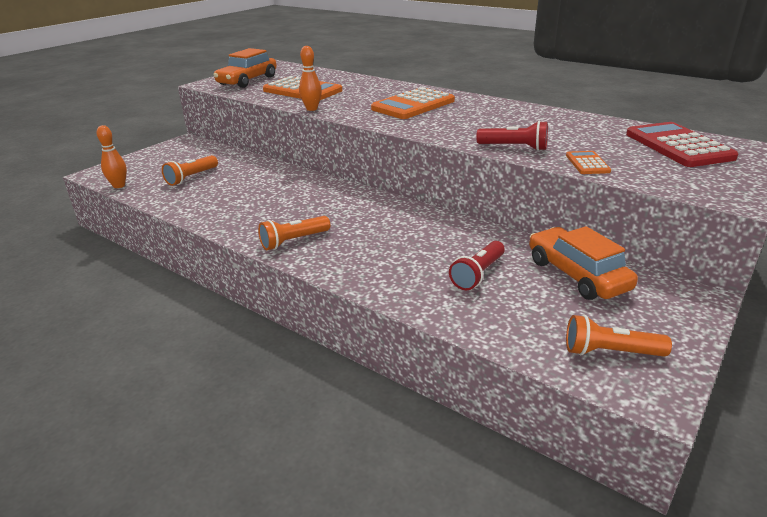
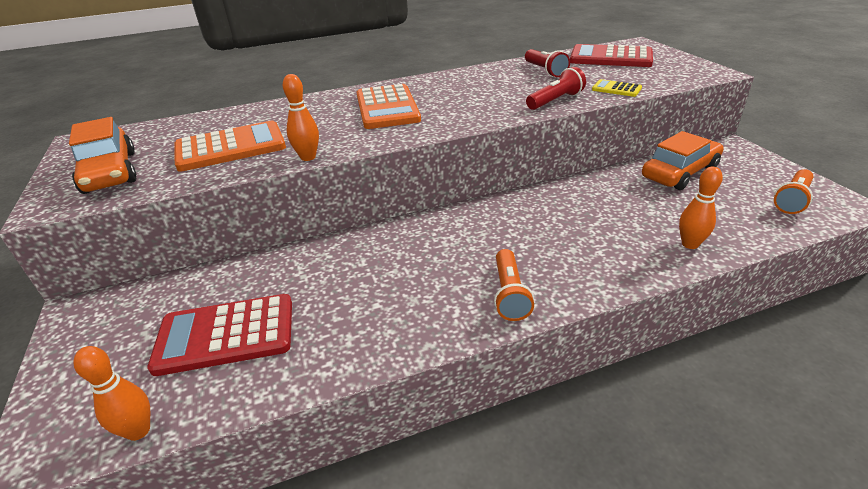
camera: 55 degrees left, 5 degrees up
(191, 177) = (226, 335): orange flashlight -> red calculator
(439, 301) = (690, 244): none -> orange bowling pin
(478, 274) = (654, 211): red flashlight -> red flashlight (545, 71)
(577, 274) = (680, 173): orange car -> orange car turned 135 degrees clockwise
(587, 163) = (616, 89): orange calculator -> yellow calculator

== Work item ==
Everything in the material above must be repeated exactly, apart from its pictures.

== Finished task ==
camera: 55 degrees left, 5 degrees up
(191, 177) = (226, 335): orange flashlight -> red calculator
(439, 301) = (690, 244): none -> orange bowling pin
(478, 274) = (654, 211): red flashlight -> red flashlight (545, 71)
(577, 274) = (680, 173): orange car -> orange car turned 135 degrees clockwise
(587, 163) = (616, 89): orange calculator -> yellow calculator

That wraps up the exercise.